>> START
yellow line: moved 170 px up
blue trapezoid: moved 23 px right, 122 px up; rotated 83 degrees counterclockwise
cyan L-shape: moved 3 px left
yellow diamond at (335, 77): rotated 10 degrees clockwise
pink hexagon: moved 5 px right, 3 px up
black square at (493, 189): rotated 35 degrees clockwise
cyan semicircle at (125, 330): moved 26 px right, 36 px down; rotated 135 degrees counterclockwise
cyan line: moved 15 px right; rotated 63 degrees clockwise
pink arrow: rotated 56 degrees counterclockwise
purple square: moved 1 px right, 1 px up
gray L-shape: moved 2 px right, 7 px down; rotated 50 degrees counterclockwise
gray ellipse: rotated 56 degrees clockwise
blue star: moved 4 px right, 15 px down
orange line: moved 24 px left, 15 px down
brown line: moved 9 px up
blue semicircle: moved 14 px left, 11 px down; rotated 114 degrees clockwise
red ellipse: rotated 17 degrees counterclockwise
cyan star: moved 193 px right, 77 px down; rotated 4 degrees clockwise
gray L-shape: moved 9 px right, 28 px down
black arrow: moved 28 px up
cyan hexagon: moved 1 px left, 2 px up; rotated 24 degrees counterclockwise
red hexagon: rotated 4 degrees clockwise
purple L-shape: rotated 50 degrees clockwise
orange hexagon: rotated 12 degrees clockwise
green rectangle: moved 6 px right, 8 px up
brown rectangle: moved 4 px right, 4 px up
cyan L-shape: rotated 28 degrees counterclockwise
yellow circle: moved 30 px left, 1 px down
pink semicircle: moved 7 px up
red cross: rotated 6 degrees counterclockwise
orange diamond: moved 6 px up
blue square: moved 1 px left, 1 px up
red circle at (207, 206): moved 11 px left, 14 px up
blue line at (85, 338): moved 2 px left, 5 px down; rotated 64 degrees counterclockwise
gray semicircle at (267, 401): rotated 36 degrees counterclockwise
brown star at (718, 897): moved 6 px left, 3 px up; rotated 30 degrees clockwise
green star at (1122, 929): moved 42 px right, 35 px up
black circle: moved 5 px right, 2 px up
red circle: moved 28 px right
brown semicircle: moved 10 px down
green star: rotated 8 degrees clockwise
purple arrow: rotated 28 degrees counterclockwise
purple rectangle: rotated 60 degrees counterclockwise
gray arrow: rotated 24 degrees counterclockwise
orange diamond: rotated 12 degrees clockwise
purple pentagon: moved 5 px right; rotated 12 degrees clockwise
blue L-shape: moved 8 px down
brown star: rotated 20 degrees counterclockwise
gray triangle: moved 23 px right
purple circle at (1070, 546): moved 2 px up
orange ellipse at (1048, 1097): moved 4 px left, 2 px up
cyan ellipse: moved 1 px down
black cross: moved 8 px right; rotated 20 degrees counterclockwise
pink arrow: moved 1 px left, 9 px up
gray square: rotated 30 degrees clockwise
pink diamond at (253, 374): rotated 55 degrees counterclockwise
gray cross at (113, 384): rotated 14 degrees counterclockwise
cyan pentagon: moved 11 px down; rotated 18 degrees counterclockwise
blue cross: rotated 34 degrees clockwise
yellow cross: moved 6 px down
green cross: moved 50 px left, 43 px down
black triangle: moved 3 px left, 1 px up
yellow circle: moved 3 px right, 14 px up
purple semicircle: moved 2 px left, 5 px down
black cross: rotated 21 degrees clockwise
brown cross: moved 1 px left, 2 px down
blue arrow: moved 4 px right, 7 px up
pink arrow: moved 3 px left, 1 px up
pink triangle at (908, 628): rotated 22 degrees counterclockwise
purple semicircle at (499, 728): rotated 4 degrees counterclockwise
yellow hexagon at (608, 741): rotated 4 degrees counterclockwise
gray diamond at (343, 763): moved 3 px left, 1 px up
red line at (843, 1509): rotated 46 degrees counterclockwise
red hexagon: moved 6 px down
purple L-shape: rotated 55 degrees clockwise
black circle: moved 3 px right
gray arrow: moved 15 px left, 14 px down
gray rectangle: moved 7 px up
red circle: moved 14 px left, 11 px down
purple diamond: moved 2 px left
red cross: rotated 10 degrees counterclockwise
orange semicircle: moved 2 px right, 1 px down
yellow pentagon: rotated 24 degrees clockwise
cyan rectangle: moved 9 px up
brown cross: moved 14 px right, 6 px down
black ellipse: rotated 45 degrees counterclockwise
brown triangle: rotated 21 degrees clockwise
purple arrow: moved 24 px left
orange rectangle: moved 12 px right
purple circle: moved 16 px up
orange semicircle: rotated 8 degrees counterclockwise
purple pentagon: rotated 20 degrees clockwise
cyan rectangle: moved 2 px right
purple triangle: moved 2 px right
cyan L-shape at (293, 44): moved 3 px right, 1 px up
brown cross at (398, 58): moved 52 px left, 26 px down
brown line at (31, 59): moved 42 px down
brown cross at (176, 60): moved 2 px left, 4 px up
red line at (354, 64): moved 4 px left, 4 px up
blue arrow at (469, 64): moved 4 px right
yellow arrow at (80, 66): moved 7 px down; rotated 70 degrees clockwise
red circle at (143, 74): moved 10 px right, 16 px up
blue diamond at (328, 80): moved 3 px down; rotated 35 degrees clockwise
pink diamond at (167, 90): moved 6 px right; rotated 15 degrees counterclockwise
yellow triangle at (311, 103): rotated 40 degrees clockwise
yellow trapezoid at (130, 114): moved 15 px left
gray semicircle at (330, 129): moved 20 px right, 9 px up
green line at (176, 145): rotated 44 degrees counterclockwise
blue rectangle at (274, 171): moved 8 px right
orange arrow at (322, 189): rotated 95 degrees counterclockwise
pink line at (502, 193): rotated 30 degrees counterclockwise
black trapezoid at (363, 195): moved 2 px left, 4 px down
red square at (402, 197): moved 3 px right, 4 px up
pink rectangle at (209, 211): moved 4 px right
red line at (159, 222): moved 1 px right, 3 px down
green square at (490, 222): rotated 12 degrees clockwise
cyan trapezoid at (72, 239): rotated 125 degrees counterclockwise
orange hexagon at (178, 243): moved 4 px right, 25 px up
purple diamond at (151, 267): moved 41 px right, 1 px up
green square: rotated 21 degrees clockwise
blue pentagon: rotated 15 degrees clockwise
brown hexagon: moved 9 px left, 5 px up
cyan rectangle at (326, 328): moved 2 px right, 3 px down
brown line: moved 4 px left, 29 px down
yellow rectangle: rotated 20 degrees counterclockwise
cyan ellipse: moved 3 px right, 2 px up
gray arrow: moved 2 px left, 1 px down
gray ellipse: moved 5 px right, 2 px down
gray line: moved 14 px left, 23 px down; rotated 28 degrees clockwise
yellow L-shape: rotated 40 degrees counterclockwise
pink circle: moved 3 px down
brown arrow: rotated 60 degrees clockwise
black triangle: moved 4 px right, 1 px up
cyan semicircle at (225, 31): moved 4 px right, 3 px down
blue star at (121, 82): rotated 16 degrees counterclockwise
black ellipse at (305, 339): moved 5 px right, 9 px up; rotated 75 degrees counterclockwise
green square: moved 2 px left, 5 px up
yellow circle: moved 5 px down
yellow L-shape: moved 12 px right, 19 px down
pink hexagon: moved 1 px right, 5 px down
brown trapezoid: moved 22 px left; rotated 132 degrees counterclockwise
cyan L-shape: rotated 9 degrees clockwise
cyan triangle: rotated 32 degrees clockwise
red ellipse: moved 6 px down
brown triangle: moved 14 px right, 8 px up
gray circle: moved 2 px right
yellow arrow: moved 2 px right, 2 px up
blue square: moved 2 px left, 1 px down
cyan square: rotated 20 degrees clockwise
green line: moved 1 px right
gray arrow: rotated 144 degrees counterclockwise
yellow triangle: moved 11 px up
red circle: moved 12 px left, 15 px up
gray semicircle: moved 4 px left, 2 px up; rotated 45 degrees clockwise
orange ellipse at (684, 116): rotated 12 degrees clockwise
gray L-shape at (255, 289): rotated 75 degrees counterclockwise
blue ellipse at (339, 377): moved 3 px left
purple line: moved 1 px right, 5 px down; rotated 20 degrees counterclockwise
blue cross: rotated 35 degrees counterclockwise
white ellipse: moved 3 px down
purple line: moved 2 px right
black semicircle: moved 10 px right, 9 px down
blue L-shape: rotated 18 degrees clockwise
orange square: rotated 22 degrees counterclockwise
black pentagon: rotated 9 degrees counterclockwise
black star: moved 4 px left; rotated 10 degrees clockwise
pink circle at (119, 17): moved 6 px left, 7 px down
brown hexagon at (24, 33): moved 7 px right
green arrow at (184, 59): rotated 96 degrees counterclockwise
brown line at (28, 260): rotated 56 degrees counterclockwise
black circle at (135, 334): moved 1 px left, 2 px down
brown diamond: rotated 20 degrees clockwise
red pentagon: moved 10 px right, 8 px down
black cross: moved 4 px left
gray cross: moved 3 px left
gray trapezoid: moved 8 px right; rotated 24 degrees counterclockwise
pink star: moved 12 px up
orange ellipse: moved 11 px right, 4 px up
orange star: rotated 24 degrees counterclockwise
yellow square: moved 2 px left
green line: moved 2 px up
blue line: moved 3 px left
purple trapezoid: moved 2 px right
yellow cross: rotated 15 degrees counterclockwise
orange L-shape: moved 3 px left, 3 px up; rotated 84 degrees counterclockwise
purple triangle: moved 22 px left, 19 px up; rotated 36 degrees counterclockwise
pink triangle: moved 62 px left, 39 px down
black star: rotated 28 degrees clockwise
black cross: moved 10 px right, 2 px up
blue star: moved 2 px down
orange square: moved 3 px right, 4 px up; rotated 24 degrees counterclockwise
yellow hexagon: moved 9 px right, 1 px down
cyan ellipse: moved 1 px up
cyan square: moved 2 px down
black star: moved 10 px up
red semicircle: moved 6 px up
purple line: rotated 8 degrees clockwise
>> END
Render the lines above, from the start of the records through the line containing "brown rectangle: moved 4 px right, 4 px up", as a JSON list of strings with one string per line and any blank lines left out.

[
  "yellow line: moved 170 px up",
  "blue trapezoid: moved 23 px right, 122 px up; rotated 83 degrees counterclockwise",
  "cyan L-shape: moved 3 px left",
  "yellow diamond at (335, 77): rotated 10 degrees clockwise",
  "pink hexagon: moved 5 px right, 3 px up",
  "black square at (493, 189): rotated 35 degrees clockwise",
  "cyan semicircle at (125, 330): moved 26 px right, 36 px down; rotated 135 degrees counterclockwise",
  "cyan line: moved 15 px right; rotated 63 degrees clockwise",
  "pink arrow: rotated 56 degrees counterclockwise",
  "purple square: moved 1 px right, 1 px up",
  "gray L-shape: moved 2 px right, 7 px down; rotated 50 degrees counterclockwise",
  "gray ellipse: rotated 56 degrees clockwise",
  "blue star: moved 4 px right, 15 px down",
  "orange line: moved 24 px left, 15 px down",
  "brown line: moved 9 px up",
  "blue semicircle: moved 14 px left, 11 px down; rotated 114 degrees clockwise",
  "red ellipse: rotated 17 degrees counterclockwise",
  "cyan star: moved 193 px right, 77 px down; rotated 4 degrees clockwise",
  "gray L-shape: moved 9 px right, 28 px down",
  "black arrow: moved 28 px up",
  "cyan hexagon: moved 1 px left, 2 px up; rotated 24 degrees counterclockwise",
  "red hexagon: rotated 4 degrees clockwise",
  "purple L-shape: rotated 50 degrees clockwise",
  "orange hexagon: rotated 12 degrees clockwise",
  "green rectangle: moved 6 px right, 8 px up",
  "brown rectangle: moved 4 px right, 4 px up"
]